— Data for this task —
______

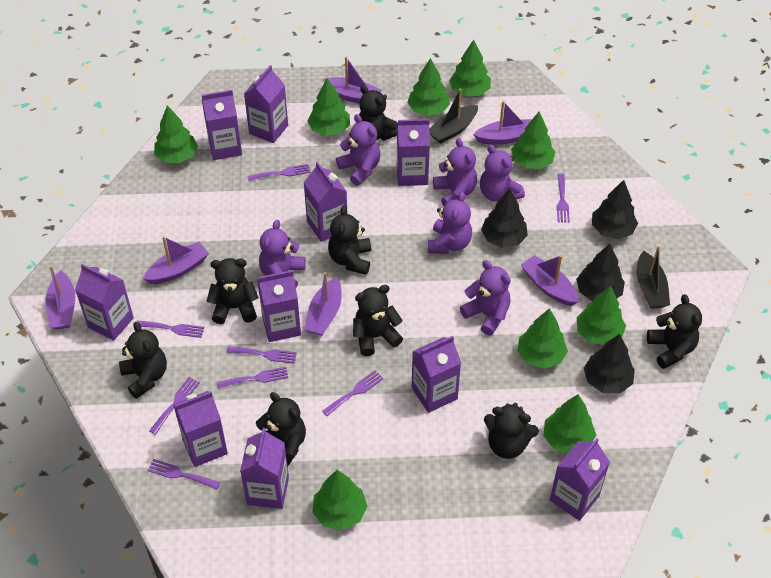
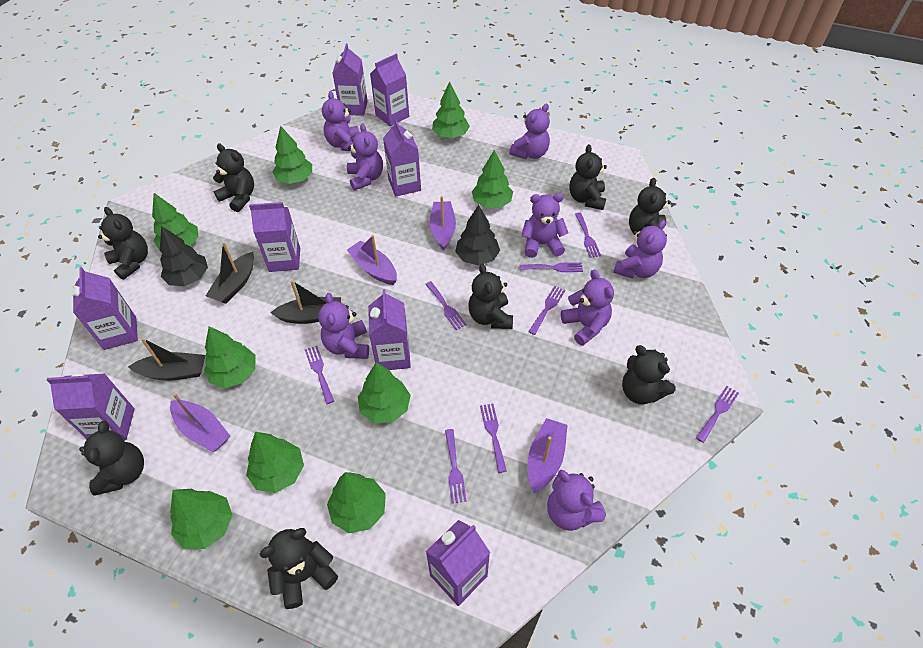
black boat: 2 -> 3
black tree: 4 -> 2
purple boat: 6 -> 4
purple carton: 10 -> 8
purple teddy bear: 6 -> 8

______

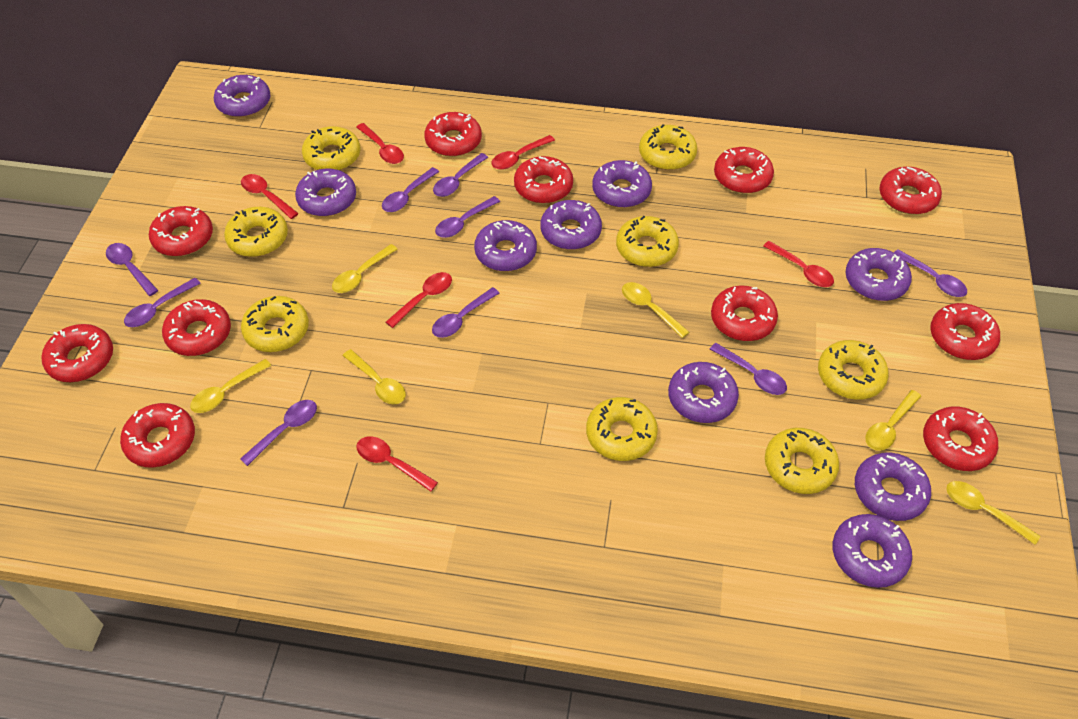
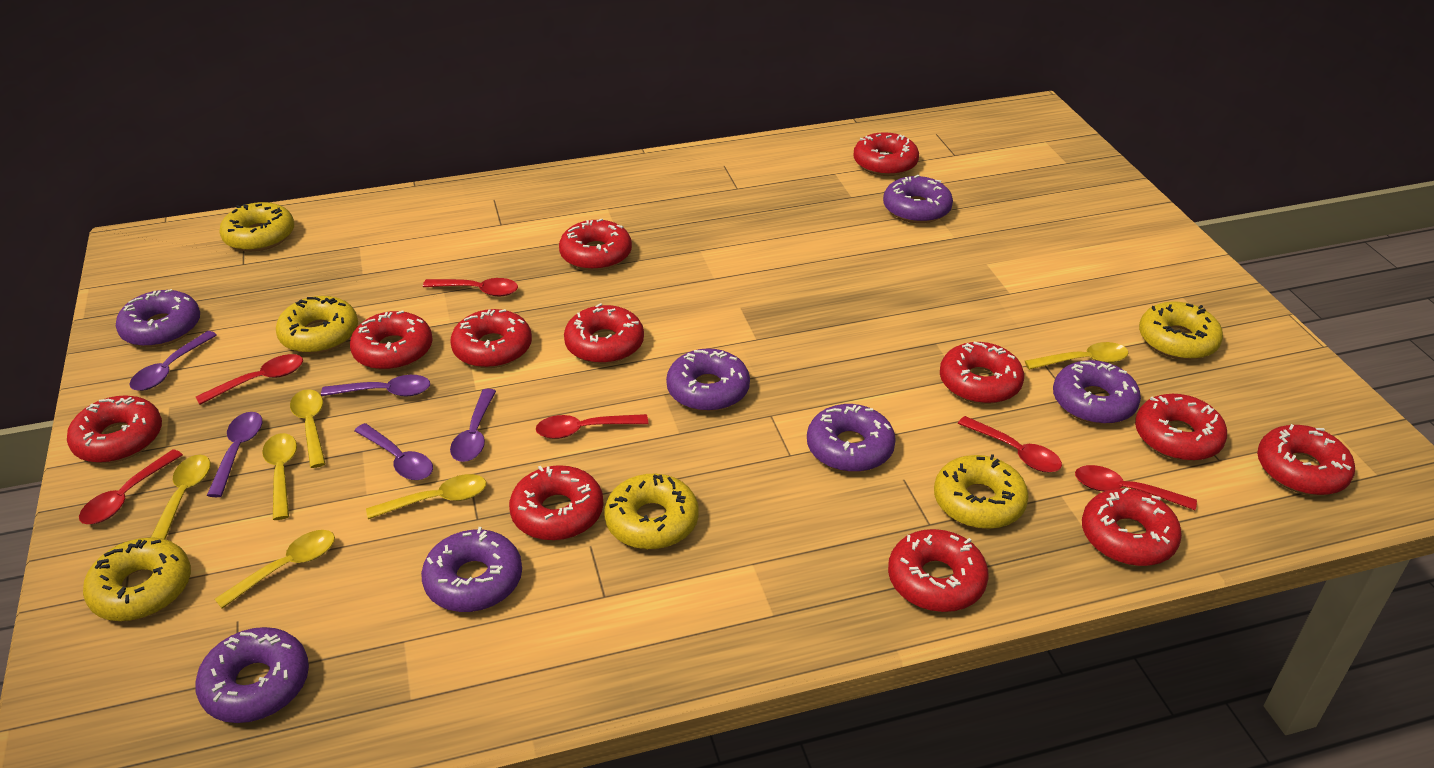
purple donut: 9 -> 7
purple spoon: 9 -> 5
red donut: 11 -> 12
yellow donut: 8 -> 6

______

— Task instructions —
Please reproduce, exactly as they appear above, the lines from the line containing "black boat: 2 -> 3" up to and including the line containing "purple teddy bear: 6 -> 8".

— Solution to the problem —
black boat: 2 -> 3
black tree: 4 -> 2
purple boat: 6 -> 4
purple carton: 10 -> 8
purple teddy bear: 6 -> 8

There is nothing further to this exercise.